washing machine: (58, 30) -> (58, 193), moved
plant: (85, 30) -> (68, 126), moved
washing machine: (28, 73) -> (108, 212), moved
☆ ☆ ☆ ☆
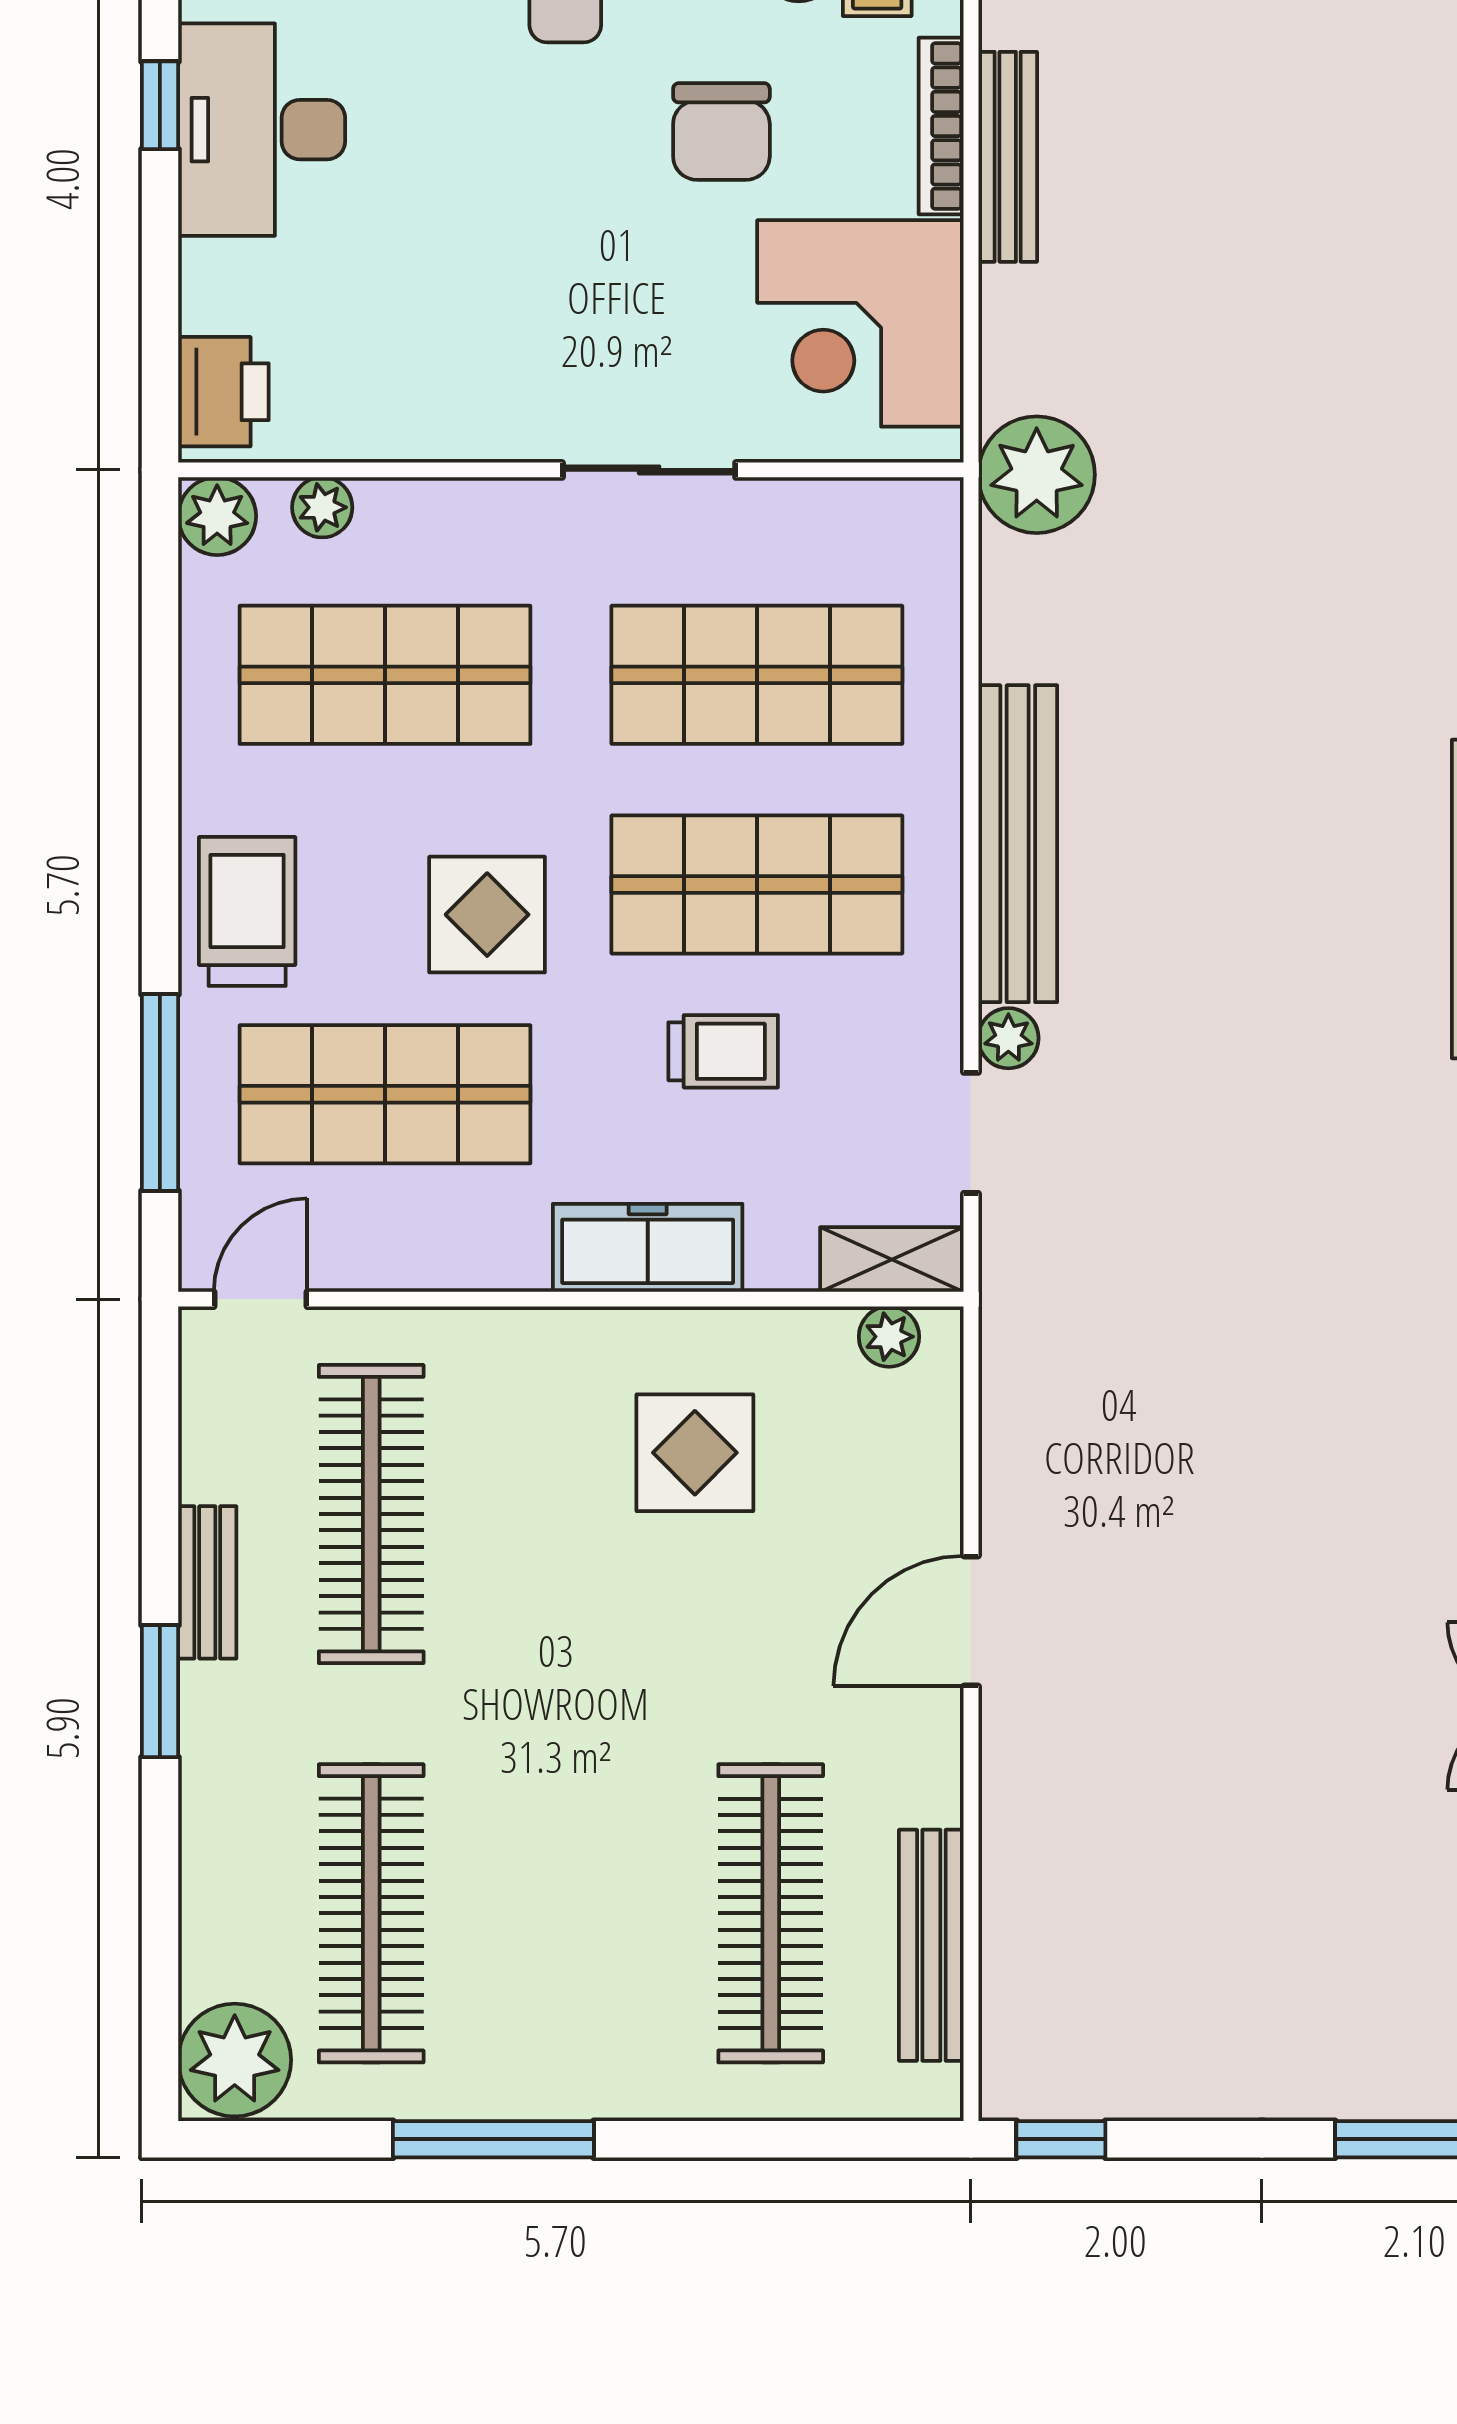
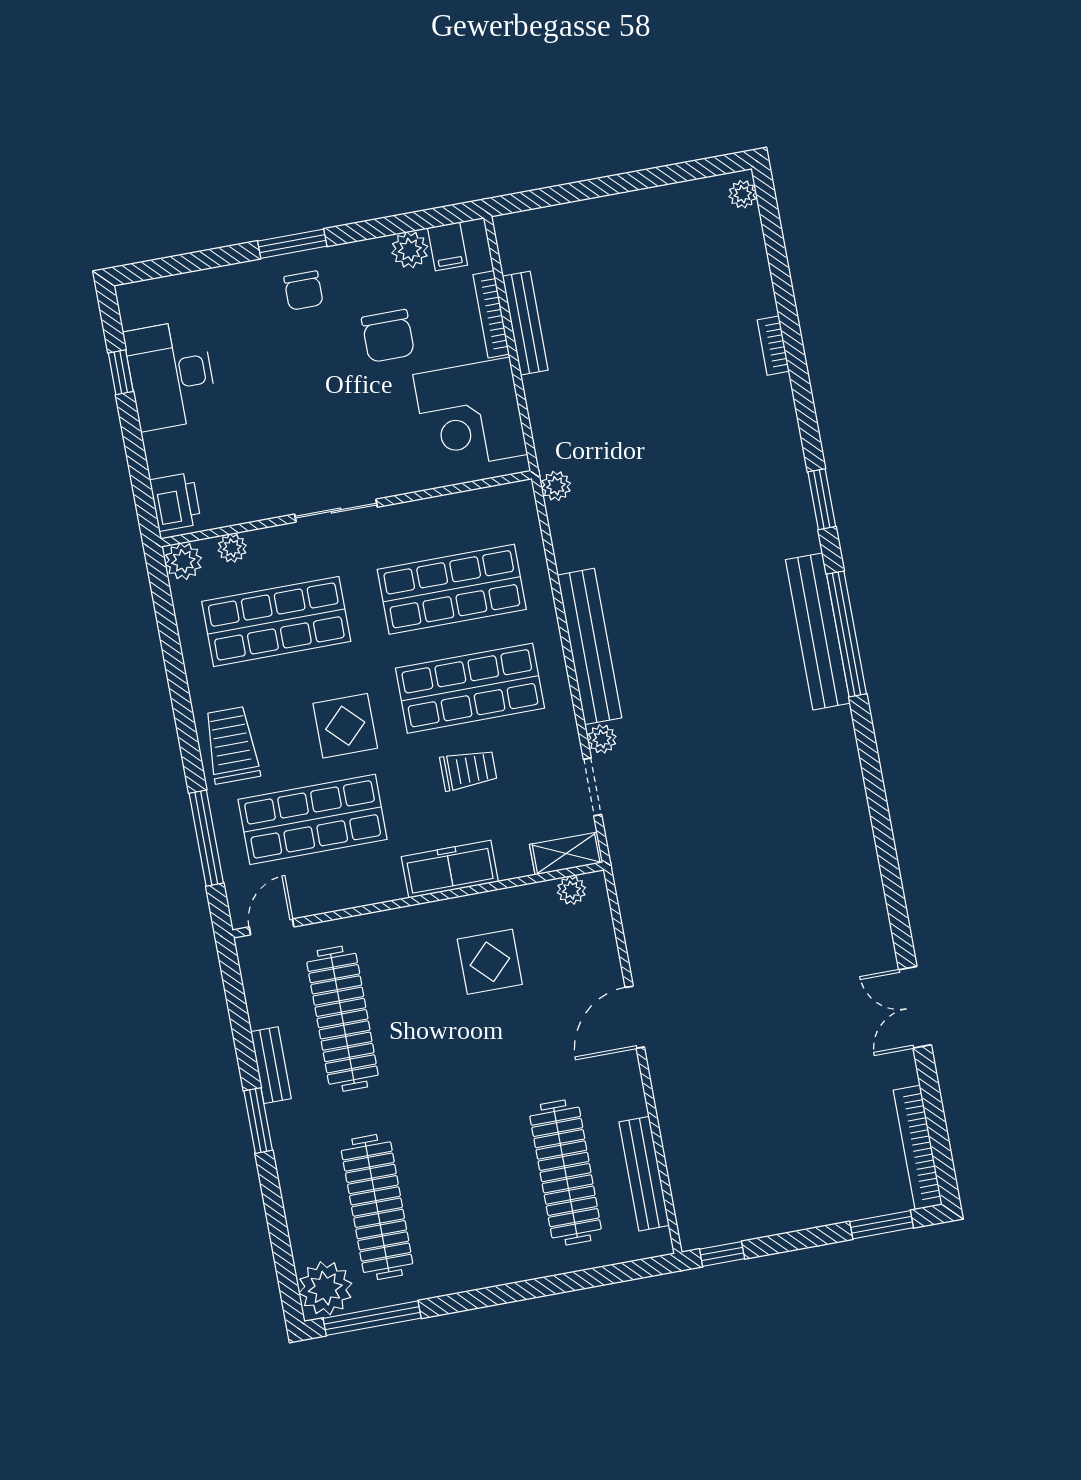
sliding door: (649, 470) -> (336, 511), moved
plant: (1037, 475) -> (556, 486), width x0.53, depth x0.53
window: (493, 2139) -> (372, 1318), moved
☆ ☆ ☆ ☆
Write down exactly the span of lines above from the one containing "plant: (1037, 475)" to the one containing "window: (493, 2139) -> (372, 1318), moved", both ends included.

plant: (1037, 475) -> (556, 486), width x0.53, depth x0.53
window: (493, 2139) -> (372, 1318), moved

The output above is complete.